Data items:
┄┄┄┄┄┄┄┄┄┄┄┄┄┄┄┄┄┄┄┄

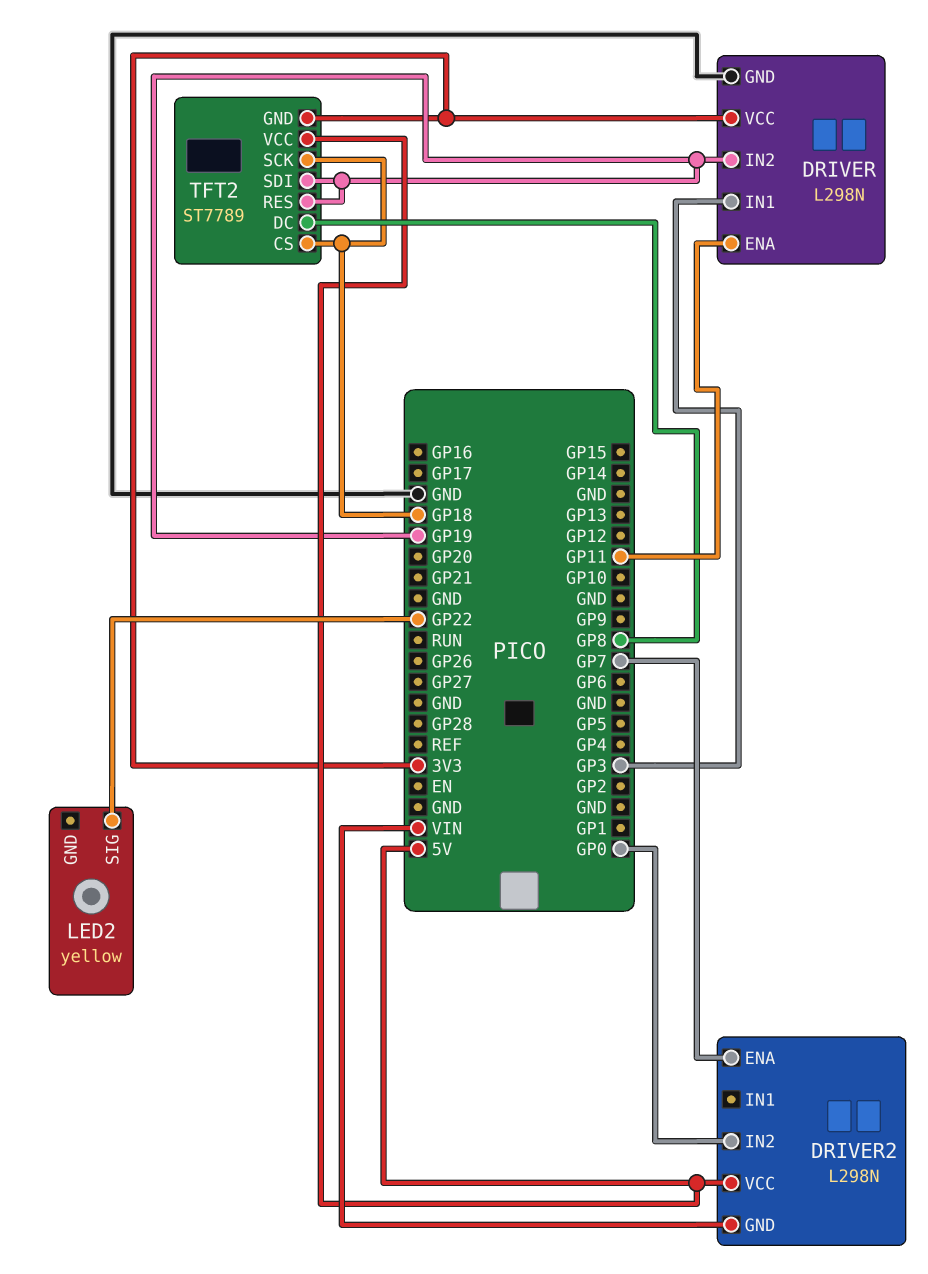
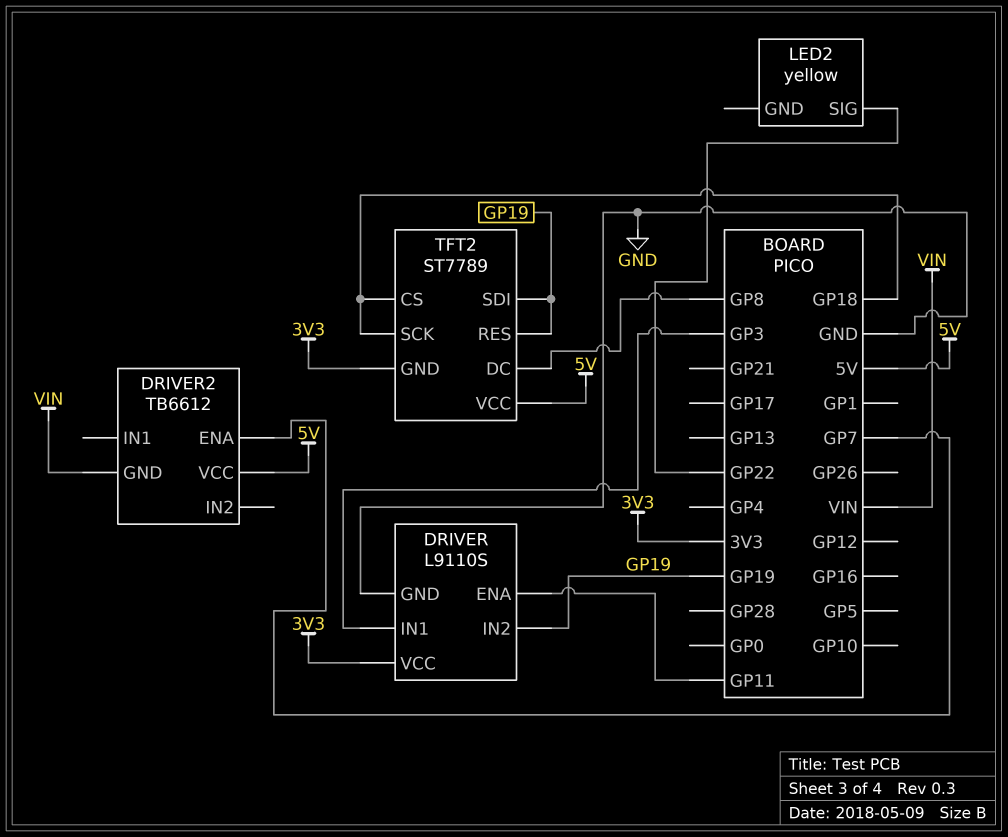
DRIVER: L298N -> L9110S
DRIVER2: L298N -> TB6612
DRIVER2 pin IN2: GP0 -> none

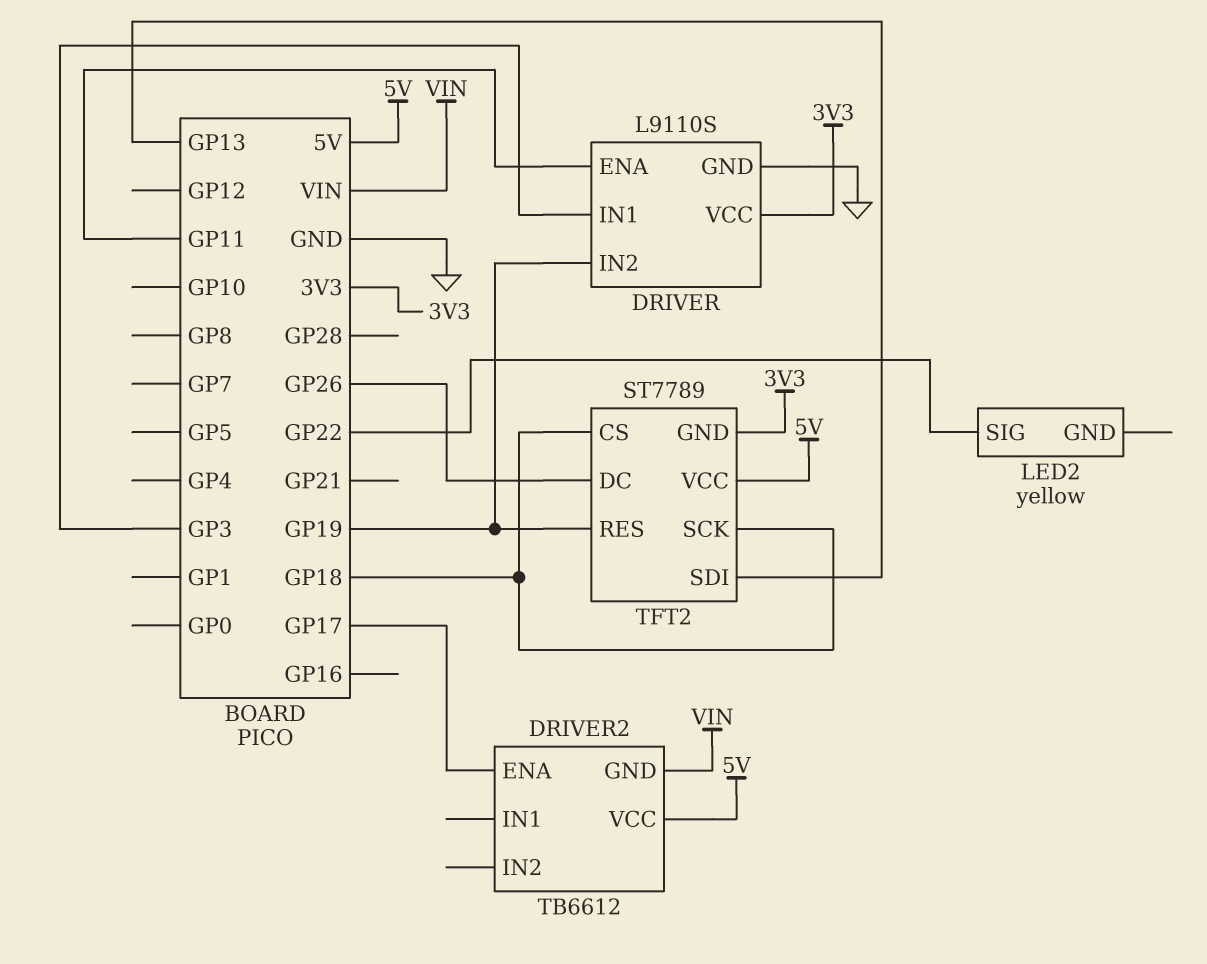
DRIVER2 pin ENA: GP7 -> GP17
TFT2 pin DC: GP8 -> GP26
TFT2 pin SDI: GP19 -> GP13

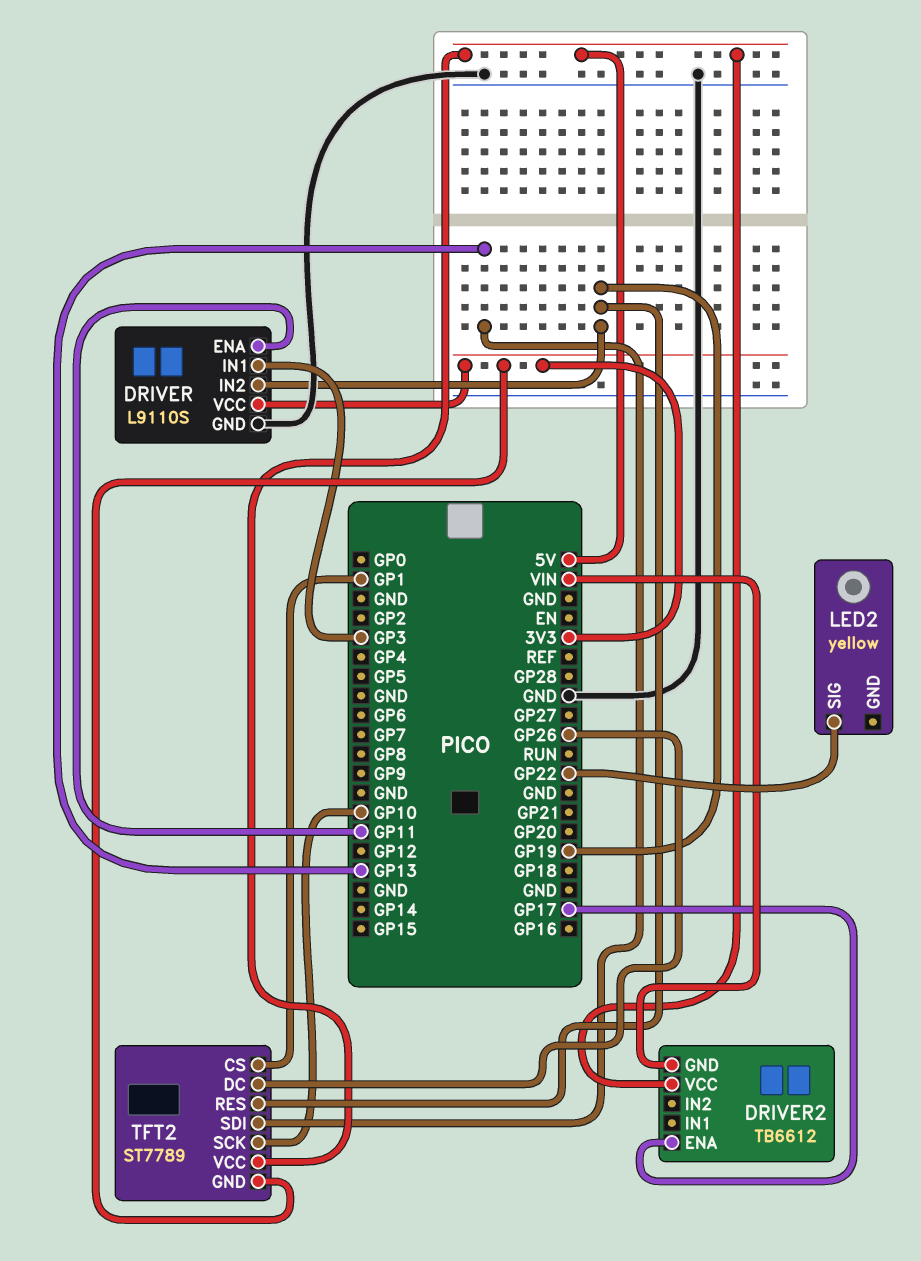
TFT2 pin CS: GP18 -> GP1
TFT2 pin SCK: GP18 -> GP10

┄┄┄┄┄┄┄┄┄┄┄┄┄┄┄┄┄┄┄┄

Task goal
Pictures should be skipped, and the records retyped word for word.

Expected output
DRIVER: L298N -> L9110S
DRIVER2: L298N -> TB6612
DRIVER2 pin IN2: GP0 -> none

DRIVER2 pin ENA: GP7 -> GP17
TFT2 pin DC: GP8 -> GP26
TFT2 pin SDI: GP19 -> GP13

TFT2 pin CS: GP18 -> GP1
TFT2 pin SCK: GP18 -> GP10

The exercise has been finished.